Dataset excerpt:

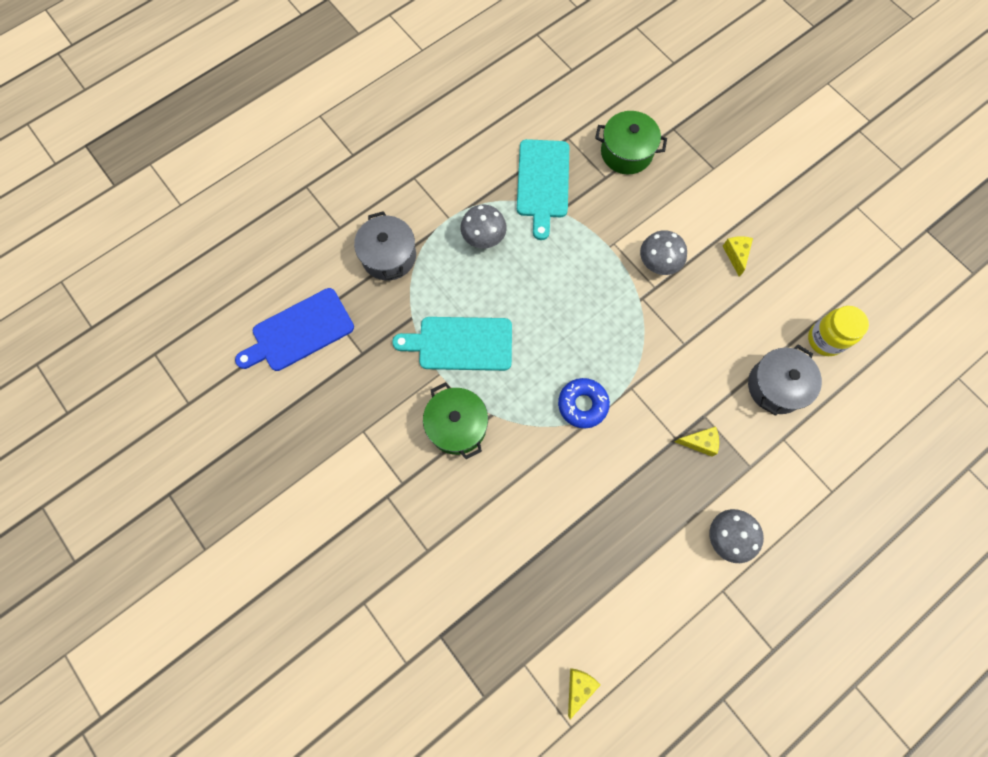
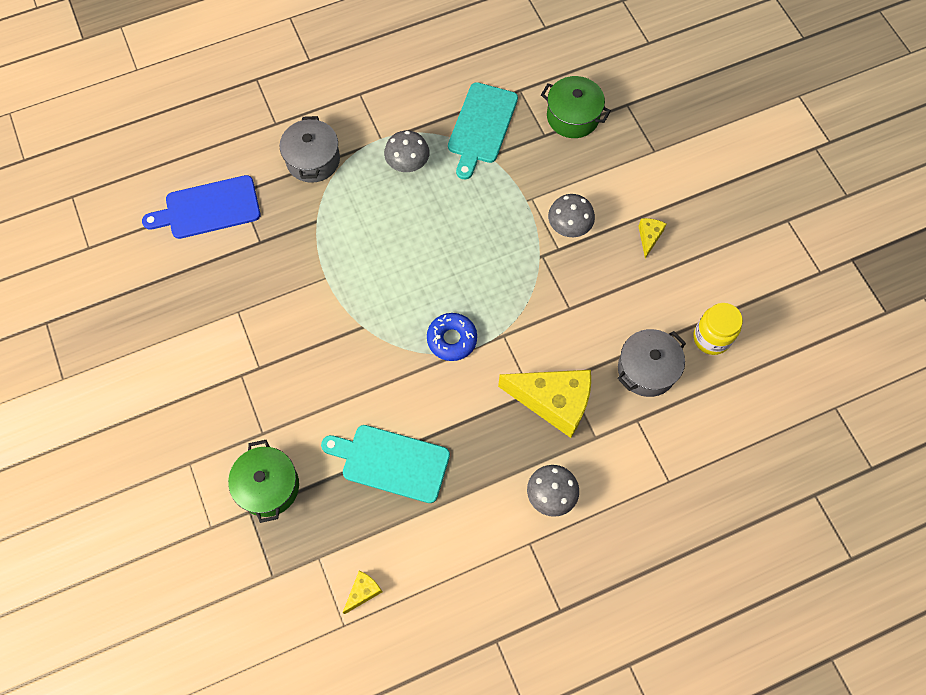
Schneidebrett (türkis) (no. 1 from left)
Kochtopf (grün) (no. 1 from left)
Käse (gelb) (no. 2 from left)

The task: Restate every line above word for word. Do not carry over the images.

Exercise answer:
Schneidebrett (türkis) (no. 1 from left)
Kochtopf (grün) (no. 1 from left)
Käse (gelb) (no. 2 from left)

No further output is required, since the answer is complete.